## Required work
Reproduce every record exactly as it appears, but not the pictures.

## Records to process
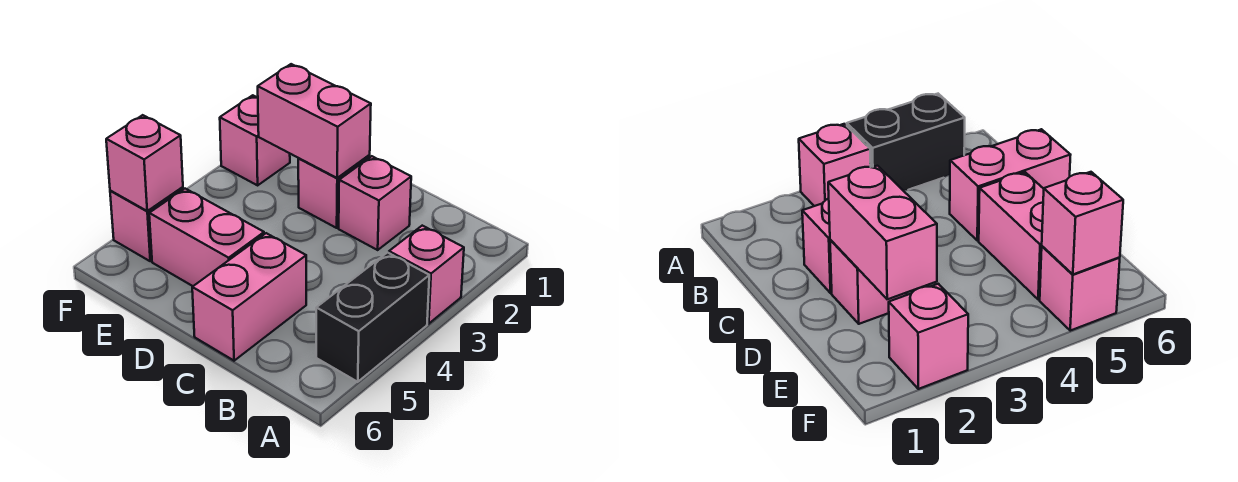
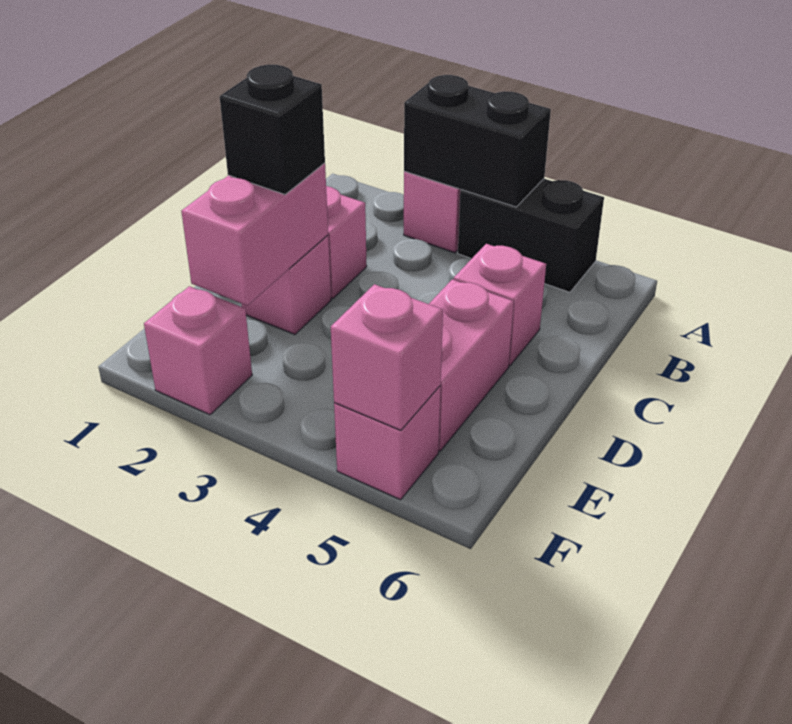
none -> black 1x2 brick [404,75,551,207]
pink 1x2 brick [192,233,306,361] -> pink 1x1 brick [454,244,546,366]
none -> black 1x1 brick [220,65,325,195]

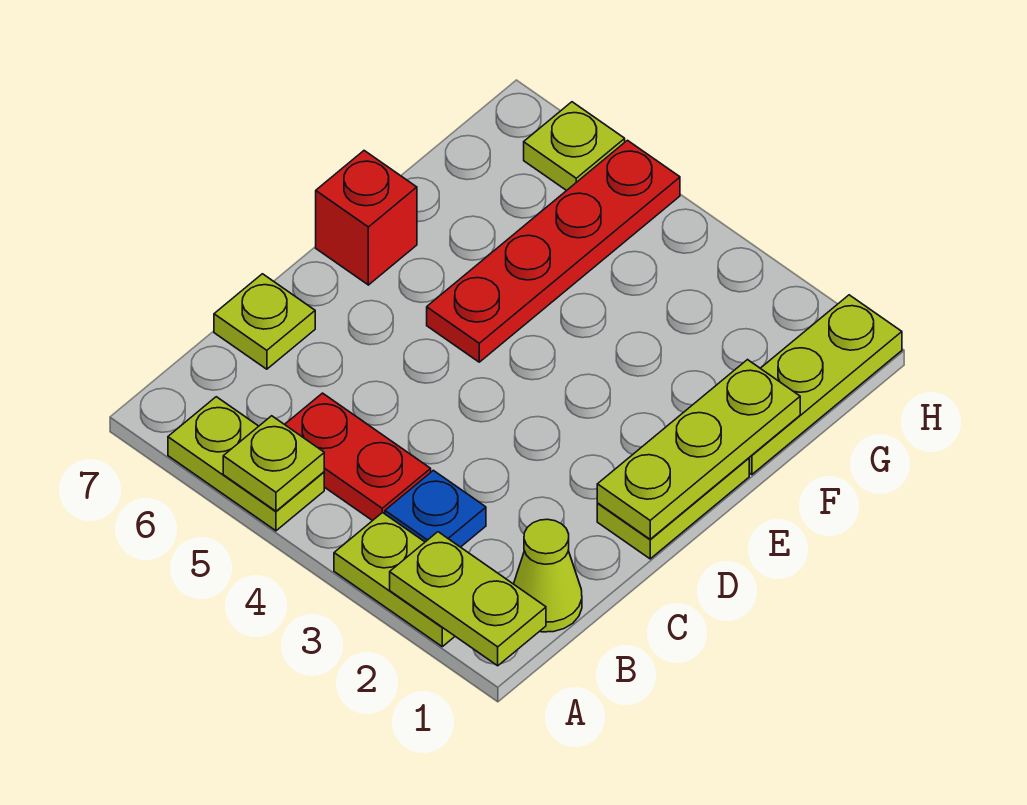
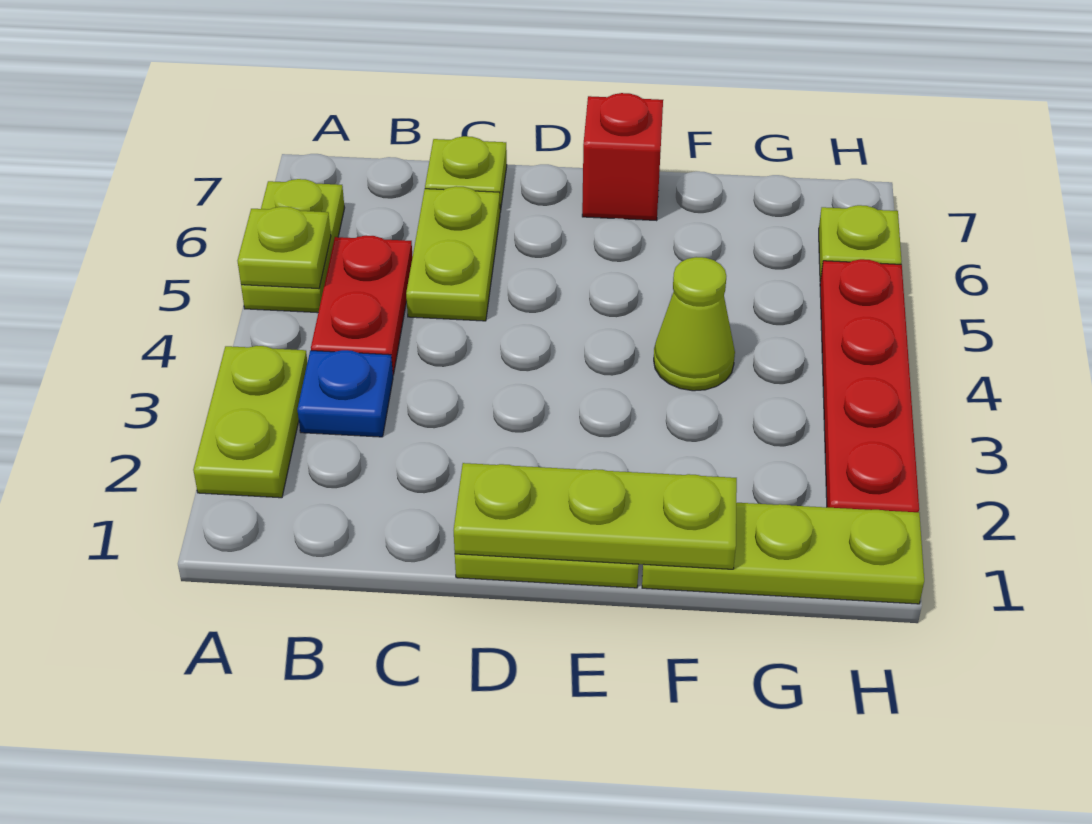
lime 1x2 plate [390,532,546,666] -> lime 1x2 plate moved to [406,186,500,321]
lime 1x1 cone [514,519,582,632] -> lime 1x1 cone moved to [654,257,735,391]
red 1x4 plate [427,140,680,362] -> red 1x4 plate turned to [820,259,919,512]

## Exercise result
none -> black 1x2 brick [404,75,551,207]
pink 1x2 brick [192,233,306,361] -> pink 1x1 brick [454,244,546,366]
none -> black 1x1 brick [220,65,325,195]

lime 1x2 plate [390,532,546,666] -> lime 1x2 plate moved to [406,186,500,321]
lime 1x1 cone [514,519,582,632] -> lime 1x1 cone moved to [654,257,735,391]
red 1x4 plate [427,140,680,362] -> red 1x4 plate turned to [820,259,919,512]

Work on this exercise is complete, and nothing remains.